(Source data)
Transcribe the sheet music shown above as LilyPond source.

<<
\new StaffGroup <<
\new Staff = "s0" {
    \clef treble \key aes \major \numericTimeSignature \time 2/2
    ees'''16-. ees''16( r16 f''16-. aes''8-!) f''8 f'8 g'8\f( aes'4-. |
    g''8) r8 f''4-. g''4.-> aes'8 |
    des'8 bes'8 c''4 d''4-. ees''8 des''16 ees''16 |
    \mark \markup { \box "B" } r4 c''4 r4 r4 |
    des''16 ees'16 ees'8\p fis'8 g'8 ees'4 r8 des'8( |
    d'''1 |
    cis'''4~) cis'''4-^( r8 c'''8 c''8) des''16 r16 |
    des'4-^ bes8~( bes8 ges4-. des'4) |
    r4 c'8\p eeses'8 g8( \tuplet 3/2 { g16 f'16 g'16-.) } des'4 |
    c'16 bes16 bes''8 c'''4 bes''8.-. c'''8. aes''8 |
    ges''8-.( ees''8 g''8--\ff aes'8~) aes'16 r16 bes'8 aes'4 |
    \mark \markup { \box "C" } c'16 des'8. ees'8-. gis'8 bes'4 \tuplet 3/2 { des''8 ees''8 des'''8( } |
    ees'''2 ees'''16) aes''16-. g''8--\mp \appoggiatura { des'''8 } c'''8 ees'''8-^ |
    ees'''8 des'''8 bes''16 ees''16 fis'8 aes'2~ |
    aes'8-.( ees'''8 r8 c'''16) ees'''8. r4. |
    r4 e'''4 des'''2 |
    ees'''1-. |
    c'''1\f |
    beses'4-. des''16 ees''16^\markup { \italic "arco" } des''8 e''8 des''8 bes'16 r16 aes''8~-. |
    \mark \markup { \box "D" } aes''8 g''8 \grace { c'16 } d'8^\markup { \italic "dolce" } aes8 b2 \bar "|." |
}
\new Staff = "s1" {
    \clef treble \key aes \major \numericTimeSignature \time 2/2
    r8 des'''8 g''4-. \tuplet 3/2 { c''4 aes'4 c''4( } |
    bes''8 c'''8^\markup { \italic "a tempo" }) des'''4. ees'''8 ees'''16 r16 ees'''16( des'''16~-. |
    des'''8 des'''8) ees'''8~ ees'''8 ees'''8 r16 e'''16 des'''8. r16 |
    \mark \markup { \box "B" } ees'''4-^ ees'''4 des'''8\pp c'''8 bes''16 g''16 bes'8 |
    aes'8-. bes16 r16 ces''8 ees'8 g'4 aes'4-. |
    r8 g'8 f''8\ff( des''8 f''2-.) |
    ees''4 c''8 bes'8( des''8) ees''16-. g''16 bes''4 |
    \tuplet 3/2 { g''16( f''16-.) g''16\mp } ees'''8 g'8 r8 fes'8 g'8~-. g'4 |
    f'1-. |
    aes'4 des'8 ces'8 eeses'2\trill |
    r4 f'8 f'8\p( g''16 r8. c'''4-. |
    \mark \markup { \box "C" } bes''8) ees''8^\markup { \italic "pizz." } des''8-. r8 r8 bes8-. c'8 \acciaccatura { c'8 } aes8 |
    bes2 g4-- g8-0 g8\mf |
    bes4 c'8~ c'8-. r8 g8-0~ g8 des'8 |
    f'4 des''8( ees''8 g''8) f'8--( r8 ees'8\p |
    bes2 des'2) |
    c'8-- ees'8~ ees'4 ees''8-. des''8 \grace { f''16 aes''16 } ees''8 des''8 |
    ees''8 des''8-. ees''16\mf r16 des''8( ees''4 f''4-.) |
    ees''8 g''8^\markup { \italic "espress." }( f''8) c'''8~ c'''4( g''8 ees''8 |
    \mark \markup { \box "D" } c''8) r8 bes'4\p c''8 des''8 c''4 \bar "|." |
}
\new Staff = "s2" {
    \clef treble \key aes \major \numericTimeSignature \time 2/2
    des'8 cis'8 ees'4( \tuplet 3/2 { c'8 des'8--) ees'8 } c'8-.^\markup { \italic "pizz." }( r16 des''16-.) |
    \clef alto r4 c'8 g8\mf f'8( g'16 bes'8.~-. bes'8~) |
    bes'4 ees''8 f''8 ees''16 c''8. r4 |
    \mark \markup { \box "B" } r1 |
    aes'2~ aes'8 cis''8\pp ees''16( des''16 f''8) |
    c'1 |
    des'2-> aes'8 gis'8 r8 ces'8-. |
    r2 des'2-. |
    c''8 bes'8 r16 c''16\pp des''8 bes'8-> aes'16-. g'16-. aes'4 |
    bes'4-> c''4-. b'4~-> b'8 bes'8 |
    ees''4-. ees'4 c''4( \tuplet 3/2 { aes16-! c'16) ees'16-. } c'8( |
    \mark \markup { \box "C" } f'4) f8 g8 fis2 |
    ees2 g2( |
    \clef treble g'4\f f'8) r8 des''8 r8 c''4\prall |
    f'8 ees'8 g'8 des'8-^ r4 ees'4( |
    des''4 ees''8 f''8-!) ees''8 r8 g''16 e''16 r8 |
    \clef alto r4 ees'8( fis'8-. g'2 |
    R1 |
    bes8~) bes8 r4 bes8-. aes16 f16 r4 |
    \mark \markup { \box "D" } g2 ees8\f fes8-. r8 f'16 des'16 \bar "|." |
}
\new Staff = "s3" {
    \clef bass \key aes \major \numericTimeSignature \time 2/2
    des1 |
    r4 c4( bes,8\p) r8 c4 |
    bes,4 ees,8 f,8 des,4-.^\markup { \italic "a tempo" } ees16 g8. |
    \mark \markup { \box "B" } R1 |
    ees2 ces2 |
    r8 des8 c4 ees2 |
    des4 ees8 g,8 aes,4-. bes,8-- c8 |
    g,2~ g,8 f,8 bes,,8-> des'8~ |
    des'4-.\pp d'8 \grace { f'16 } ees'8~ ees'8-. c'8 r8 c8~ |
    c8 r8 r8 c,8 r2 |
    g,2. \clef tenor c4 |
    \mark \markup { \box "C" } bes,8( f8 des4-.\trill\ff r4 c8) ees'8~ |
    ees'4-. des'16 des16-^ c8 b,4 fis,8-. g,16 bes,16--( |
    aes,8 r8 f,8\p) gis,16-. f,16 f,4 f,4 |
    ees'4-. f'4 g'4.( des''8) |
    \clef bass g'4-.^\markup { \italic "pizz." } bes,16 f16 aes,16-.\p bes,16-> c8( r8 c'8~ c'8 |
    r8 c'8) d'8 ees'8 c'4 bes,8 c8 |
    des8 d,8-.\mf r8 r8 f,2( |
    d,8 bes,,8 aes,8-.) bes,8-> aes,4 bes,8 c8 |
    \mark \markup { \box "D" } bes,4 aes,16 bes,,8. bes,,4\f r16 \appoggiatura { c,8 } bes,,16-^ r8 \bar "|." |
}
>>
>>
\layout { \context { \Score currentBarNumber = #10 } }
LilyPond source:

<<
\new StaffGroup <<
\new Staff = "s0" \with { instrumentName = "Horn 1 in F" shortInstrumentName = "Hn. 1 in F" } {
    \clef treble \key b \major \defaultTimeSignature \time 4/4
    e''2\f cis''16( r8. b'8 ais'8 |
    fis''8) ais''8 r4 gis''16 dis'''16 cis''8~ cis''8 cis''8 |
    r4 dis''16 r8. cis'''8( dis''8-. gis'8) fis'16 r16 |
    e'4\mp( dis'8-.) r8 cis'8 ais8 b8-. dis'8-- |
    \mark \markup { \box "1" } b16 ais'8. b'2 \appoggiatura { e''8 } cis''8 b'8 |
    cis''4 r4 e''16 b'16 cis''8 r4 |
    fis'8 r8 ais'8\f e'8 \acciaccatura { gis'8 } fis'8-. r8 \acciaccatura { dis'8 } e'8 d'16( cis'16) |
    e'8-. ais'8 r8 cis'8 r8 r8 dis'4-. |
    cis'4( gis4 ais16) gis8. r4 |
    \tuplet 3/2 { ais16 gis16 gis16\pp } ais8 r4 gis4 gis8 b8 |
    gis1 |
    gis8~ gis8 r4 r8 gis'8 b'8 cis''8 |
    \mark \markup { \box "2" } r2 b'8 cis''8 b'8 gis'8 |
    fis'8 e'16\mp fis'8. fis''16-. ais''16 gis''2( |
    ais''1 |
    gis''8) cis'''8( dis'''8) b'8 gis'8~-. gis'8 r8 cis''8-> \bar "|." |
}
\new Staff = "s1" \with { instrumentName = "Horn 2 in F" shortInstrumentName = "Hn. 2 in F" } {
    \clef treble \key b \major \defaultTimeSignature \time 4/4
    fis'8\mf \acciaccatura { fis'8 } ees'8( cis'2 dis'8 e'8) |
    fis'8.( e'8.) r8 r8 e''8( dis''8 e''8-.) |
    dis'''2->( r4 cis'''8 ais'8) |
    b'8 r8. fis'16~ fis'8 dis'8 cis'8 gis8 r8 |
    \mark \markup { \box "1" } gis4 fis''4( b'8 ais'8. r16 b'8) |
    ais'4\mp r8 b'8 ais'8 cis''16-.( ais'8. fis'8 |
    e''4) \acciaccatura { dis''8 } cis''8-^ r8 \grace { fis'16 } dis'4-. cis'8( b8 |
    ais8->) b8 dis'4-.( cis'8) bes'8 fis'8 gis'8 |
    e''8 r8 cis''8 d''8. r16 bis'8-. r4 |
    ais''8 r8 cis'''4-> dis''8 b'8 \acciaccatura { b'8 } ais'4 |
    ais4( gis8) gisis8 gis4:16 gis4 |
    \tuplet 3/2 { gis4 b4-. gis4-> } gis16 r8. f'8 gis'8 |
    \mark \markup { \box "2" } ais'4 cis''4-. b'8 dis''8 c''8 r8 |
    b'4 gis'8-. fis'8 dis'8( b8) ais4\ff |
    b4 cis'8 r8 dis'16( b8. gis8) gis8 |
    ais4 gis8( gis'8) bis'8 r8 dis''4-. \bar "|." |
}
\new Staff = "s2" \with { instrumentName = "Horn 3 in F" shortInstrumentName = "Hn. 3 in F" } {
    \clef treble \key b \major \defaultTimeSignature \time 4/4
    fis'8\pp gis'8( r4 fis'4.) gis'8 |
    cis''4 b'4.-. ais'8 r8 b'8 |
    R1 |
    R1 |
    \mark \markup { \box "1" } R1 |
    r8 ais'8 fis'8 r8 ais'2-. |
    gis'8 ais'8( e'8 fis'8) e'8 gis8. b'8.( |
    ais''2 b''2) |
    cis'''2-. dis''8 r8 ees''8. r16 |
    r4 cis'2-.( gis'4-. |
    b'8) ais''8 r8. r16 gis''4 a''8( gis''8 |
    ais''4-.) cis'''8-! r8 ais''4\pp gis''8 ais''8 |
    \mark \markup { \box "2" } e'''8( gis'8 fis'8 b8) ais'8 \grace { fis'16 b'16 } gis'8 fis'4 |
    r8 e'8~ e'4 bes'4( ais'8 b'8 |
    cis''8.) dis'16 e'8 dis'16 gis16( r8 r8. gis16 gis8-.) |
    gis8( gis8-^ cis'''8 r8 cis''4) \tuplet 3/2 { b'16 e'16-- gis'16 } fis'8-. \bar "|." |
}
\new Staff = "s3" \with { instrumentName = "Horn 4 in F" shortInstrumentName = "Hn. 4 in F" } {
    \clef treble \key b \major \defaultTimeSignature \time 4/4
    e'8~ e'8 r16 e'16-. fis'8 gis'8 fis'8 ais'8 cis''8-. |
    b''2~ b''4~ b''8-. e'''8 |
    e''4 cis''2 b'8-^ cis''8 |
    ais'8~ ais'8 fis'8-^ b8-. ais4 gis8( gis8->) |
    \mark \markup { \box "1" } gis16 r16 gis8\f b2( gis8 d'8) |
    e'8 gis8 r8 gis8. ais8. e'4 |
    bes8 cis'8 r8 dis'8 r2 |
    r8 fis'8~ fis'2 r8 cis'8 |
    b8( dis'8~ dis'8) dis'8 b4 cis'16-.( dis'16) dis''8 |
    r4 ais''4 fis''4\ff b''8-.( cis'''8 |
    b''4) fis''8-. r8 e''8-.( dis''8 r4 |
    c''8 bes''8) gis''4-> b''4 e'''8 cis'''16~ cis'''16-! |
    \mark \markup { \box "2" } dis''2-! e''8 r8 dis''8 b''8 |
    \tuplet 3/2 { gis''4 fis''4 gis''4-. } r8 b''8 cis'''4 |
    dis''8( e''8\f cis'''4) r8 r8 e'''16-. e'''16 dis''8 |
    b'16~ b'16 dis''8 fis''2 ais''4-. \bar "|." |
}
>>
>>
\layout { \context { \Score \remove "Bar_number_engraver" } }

**Short exercise**
How many lines of the material contain the string "shortInstrumentName"? Reply with the number alone.

**Result for this task**
4